(WORK ITEM) Please retype every entry below, keeping it exactly the same.

(DATA TO EXAMINE)
=== Section Start ===

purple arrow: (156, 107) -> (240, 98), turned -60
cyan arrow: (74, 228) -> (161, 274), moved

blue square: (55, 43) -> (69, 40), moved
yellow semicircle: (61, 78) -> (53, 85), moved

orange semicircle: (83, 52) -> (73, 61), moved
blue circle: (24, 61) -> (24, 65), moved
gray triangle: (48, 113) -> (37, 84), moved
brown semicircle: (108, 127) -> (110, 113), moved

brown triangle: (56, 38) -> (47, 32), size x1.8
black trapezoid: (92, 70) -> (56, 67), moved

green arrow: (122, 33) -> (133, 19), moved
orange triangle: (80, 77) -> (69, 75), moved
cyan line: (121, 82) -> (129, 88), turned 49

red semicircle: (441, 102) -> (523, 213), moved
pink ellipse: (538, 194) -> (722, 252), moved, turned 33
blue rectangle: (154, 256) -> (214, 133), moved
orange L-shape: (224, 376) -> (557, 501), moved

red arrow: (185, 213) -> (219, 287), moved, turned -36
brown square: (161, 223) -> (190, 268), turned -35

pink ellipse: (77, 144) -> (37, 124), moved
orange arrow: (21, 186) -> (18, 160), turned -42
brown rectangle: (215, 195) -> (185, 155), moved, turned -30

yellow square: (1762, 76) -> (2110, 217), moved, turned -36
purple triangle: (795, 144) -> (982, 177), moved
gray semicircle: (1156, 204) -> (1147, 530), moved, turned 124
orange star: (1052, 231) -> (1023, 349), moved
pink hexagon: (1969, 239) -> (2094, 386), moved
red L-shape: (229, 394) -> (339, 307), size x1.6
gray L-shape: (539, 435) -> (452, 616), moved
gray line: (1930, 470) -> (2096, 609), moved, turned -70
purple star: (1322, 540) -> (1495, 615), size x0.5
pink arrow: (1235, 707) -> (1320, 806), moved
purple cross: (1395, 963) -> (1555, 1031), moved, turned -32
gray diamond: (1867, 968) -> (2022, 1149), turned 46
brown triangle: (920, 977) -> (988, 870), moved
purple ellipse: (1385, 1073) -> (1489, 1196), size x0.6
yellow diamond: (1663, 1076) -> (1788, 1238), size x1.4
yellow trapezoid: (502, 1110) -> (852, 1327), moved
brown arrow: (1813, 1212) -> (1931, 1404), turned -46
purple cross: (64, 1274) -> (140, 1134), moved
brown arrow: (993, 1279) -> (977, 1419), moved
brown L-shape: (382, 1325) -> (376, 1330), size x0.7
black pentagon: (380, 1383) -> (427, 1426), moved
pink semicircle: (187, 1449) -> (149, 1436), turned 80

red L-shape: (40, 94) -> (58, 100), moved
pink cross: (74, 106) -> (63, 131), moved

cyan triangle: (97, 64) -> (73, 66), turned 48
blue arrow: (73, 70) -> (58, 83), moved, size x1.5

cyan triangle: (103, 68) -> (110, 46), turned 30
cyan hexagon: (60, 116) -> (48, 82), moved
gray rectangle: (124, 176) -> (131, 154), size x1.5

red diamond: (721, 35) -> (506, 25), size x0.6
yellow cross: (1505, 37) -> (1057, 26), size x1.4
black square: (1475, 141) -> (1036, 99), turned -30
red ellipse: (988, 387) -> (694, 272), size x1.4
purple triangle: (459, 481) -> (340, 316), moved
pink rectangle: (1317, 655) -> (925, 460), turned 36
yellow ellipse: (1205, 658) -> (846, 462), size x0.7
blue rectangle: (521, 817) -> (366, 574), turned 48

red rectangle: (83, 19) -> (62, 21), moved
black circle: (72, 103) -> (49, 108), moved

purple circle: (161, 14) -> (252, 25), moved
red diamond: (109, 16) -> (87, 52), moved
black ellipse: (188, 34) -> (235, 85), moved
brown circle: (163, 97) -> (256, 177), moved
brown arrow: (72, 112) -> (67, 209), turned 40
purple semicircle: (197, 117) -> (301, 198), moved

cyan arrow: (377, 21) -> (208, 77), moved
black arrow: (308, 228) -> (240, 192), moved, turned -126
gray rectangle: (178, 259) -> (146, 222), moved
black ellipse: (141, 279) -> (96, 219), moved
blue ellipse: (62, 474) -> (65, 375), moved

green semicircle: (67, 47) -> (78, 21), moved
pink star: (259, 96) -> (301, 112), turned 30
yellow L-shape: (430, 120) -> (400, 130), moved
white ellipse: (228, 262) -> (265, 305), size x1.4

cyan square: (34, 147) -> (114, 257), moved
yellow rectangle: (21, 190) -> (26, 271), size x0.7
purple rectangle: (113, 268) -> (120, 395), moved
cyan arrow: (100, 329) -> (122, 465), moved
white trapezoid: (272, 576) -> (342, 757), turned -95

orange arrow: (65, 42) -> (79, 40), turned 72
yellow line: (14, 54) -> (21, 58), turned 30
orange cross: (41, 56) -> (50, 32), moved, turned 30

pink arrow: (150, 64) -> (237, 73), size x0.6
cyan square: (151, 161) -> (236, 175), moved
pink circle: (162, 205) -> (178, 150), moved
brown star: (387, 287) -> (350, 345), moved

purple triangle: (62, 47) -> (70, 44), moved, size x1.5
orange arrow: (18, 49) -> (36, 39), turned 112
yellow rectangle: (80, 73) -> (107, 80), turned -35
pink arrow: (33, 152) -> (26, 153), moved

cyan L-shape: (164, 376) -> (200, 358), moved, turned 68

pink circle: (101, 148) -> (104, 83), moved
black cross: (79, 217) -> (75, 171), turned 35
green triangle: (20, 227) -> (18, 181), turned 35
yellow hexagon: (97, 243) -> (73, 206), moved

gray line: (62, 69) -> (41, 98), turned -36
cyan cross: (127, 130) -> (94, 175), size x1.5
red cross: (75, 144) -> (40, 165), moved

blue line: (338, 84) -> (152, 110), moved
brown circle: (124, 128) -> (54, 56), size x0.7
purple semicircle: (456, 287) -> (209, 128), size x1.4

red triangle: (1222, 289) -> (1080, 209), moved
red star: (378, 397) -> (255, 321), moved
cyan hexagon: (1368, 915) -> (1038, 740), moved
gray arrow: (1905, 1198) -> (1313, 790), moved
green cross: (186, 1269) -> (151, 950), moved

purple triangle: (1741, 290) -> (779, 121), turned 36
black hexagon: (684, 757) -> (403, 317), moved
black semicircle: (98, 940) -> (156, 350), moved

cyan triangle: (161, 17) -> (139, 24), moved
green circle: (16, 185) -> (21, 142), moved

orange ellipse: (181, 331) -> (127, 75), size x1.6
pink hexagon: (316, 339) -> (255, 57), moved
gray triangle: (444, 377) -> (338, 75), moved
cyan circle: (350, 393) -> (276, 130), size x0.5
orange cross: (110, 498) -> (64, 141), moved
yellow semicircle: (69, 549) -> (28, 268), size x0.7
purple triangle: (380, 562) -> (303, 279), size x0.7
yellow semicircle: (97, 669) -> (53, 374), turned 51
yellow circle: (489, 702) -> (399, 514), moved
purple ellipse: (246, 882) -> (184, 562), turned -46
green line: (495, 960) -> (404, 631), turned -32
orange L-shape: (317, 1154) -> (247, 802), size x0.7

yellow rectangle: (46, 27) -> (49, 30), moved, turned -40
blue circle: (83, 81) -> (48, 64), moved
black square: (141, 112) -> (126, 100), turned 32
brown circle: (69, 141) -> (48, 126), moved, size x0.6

=== Section End ===

(ANSWER FOR THIS EXERCISE)
purple arrow: (156, 107) -> (240, 98), turned -60
cyan arrow: (74, 228) -> (161, 274), moved

blue square: (55, 43) -> (69, 40), moved
yellow semicircle: (61, 78) -> (53, 85), moved

orange semicircle: (83, 52) -> (73, 61), moved
blue circle: (24, 61) -> (24, 65), moved
gray triangle: (48, 113) -> (37, 84), moved
brown semicircle: (108, 127) -> (110, 113), moved

brown triangle: (56, 38) -> (47, 32), size x1.8
black trapezoid: (92, 70) -> (56, 67), moved

green arrow: (122, 33) -> (133, 19), moved
orange triangle: (80, 77) -> (69, 75), moved
cyan line: (121, 82) -> (129, 88), turned 49

red semicircle: (441, 102) -> (523, 213), moved
pink ellipse: (538, 194) -> (722, 252), moved, turned 33
blue rectangle: (154, 256) -> (214, 133), moved
orange L-shape: (224, 376) -> (557, 501), moved

red arrow: (185, 213) -> (219, 287), moved, turned -36
brown square: (161, 223) -> (190, 268), turned -35

pink ellipse: (77, 144) -> (37, 124), moved
orange arrow: (21, 186) -> (18, 160), turned -42
brown rectangle: (215, 195) -> (185, 155), moved, turned -30

yellow square: (1762, 76) -> (2110, 217), moved, turned -36
purple triangle: (795, 144) -> (982, 177), moved
gray semicircle: (1156, 204) -> (1147, 530), moved, turned 124
orange star: (1052, 231) -> (1023, 349), moved
pink hexagon: (1969, 239) -> (2094, 386), moved
red L-shape: (229, 394) -> (339, 307), size x1.6
gray L-shape: (539, 435) -> (452, 616), moved
gray line: (1930, 470) -> (2096, 609), moved, turned -70
purple star: (1322, 540) -> (1495, 615), size x0.5
pink arrow: (1235, 707) -> (1320, 806), moved
purple cross: (1395, 963) -> (1555, 1031), moved, turned -32
gray diamond: (1867, 968) -> (2022, 1149), turned 46
brown triangle: (920, 977) -> (988, 870), moved
purple ellipse: (1385, 1073) -> (1489, 1196), size x0.6
yellow diamond: (1663, 1076) -> (1788, 1238), size x1.4
yellow trapezoid: (502, 1110) -> (852, 1327), moved
brown arrow: (1813, 1212) -> (1931, 1404), turned -46
purple cross: (64, 1274) -> (140, 1134), moved
brown arrow: (993, 1279) -> (977, 1419), moved
brown L-shape: (382, 1325) -> (376, 1330), size x0.7
black pentagon: (380, 1383) -> (427, 1426), moved
pink semicircle: (187, 1449) -> (149, 1436), turned 80

red L-shape: (40, 94) -> (58, 100), moved
pink cross: (74, 106) -> (63, 131), moved

cyan triangle: (97, 64) -> (73, 66), turned 48
blue arrow: (73, 70) -> (58, 83), moved, size x1.5

cyan triangle: (103, 68) -> (110, 46), turned 30
cyan hexagon: (60, 116) -> (48, 82), moved
gray rectangle: (124, 176) -> (131, 154), size x1.5

red diamond: (721, 35) -> (506, 25), size x0.6
yellow cross: (1505, 37) -> (1057, 26), size x1.4
black square: (1475, 141) -> (1036, 99), turned -30
red ellipse: (988, 387) -> (694, 272), size x1.4
purple triangle: (459, 481) -> (340, 316), moved
pink rectangle: (1317, 655) -> (925, 460), turned 36
yellow ellipse: (1205, 658) -> (846, 462), size x0.7
blue rectangle: (521, 817) -> (366, 574), turned 48

red rectangle: (83, 19) -> (62, 21), moved
black circle: (72, 103) -> (49, 108), moved

purple circle: (161, 14) -> (252, 25), moved
red diamond: (109, 16) -> (87, 52), moved
black ellipse: (188, 34) -> (235, 85), moved
brown circle: (163, 97) -> (256, 177), moved
brown arrow: (72, 112) -> (67, 209), turned 40
purple semicircle: (197, 117) -> (301, 198), moved

cyan arrow: (377, 21) -> (208, 77), moved
black arrow: (308, 228) -> (240, 192), moved, turned -126
gray rectangle: (178, 259) -> (146, 222), moved
black ellipse: (141, 279) -> (96, 219), moved
blue ellipse: (62, 474) -> (65, 375), moved

green semicircle: (67, 47) -> (78, 21), moved
pink star: (259, 96) -> (301, 112), turned 30
yellow L-shape: (430, 120) -> (400, 130), moved
white ellipse: (228, 262) -> (265, 305), size x1.4

cyan square: (34, 147) -> (114, 257), moved
yellow rectangle: (21, 190) -> (26, 271), size x0.7
purple rectangle: (113, 268) -> (120, 395), moved
cyan arrow: (100, 329) -> (122, 465), moved
white trapezoid: (272, 576) -> (342, 757), turned -95

orange arrow: (65, 42) -> (79, 40), turned 72
yellow line: (14, 54) -> (21, 58), turned 30
orange cross: (41, 56) -> (50, 32), moved, turned 30

pink arrow: (150, 64) -> (237, 73), size x0.6
cyan square: (151, 161) -> (236, 175), moved
pink circle: (162, 205) -> (178, 150), moved
brown star: (387, 287) -> (350, 345), moved

purple triangle: (62, 47) -> (70, 44), moved, size x1.5
orange arrow: (18, 49) -> (36, 39), turned 112
yellow rectangle: (80, 73) -> (107, 80), turned -35
pink arrow: (33, 152) -> (26, 153), moved

cyan L-shape: (164, 376) -> (200, 358), moved, turned 68

pink circle: (101, 148) -> (104, 83), moved
black cross: (79, 217) -> (75, 171), turned 35
green triangle: (20, 227) -> (18, 181), turned 35
yellow hexagon: (97, 243) -> (73, 206), moved

gray line: (62, 69) -> (41, 98), turned -36
cyan cross: (127, 130) -> (94, 175), size x1.5
red cross: (75, 144) -> (40, 165), moved

blue line: (338, 84) -> (152, 110), moved
brown circle: (124, 128) -> (54, 56), size x0.7
purple semicircle: (456, 287) -> (209, 128), size x1.4

red triangle: (1222, 289) -> (1080, 209), moved
red star: (378, 397) -> (255, 321), moved
cyan hexagon: (1368, 915) -> (1038, 740), moved
gray arrow: (1905, 1198) -> (1313, 790), moved
green cross: (186, 1269) -> (151, 950), moved

purple triangle: (1741, 290) -> (779, 121), turned 36
black hexagon: (684, 757) -> (403, 317), moved
black semicircle: (98, 940) -> (156, 350), moved

cyan triangle: (161, 17) -> (139, 24), moved
green circle: (16, 185) -> (21, 142), moved

orange ellipse: (181, 331) -> (127, 75), size x1.6
pink hexagon: (316, 339) -> (255, 57), moved
gray triangle: (444, 377) -> (338, 75), moved
cyan circle: (350, 393) -> (276, 130), size x0.5
orange cross: (110, 498) -> (64, 141), moved
yellow semicircle: (69, 549) -> (28, 268), size x0.7
purple triangle: (380, 562) -> (303, 279), size x0.7
yellow semicircle: (97, 669) -> (53, 374), turned 51
yellow circle: (489, 702) -> (399, 514), moved
purple ellipse: (246, 882) -> (184, 562), turned -46
green line: (495, 960) -> (404, 631), turned -32
orange L-shape: (317, 1154) -> (247, 802), size x0.7

yellow rectangle: (46, 27) -> (49, 30), moved, turned -40
blue circle: (83, 81) -> (48, 64), moved
black square: (141, 112) -> (126, 100), turned 32
brown circle: (69, 141) -> (48, 126), moved, size x0.6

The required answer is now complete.